Exercise brief:
Search the entries below for "width" and copy each matching line.

[Spatial edit records]
=== Section Start ===

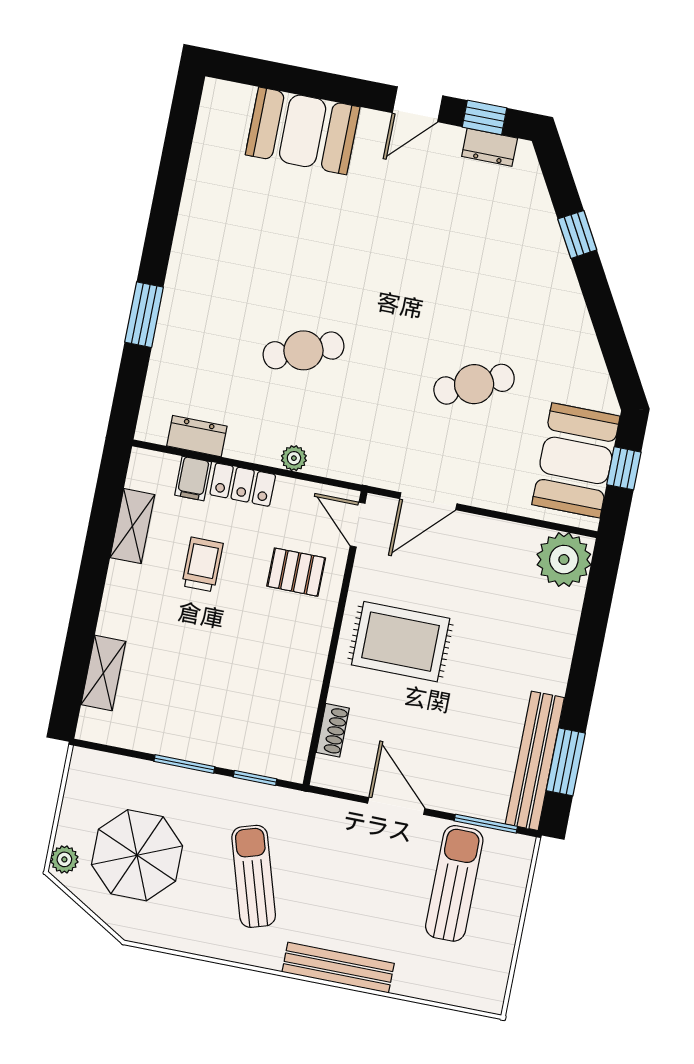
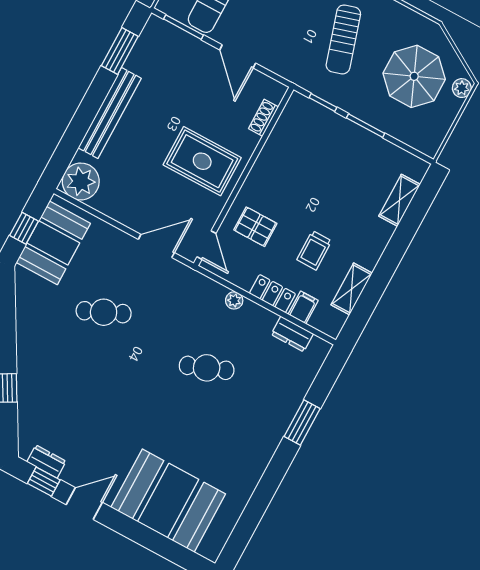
booth: (303, 131) -> (168, 501), width x1.36, depth x1.42
bench: (535, 761) -> (110, 113), moved

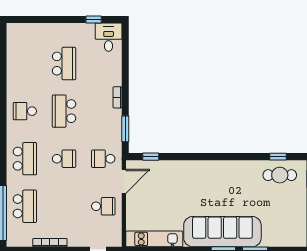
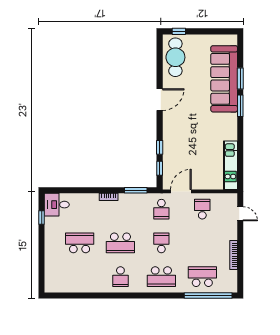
door: (231, 157) -> (160, 100), added
window: (278, 157) -> (160, 147), moved
school desk: (25, 159) -> (161, 277), turned 180
cafe table: (280, 175) -> (175, 57), width x1.37, depth x1.35
door: (124, 181) -> (181, 191), hinge flipped
sofa: (222, 232) -> (224, 79), moved

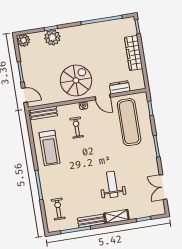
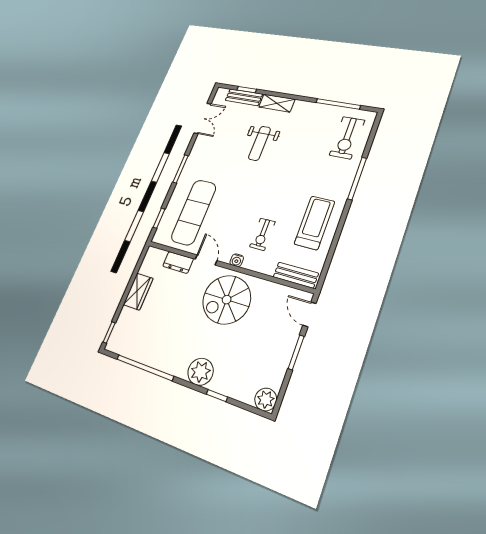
plant: (52, 37) -> (201, 372), moved
wardrobe: (134, 53) -> (138, 292), width x0.67
exercise bike: (58, 209) -> (347, 138), width x1.38, depth x1.39
bench: (91, 221) -> (244, 97), moved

=== Section End ===

Solved exercise:
booth: (303, 131) -> (168, 501), width x1.36, depth x1.42
cafe table: (280, 175) -> (175, 57), width x1.37, depth x1.35
wardrobe: (134, 53) -> (138, 292), width x0.67
exercise bike: (58, 209) -> (347, 138), width x1.38, depth x1.39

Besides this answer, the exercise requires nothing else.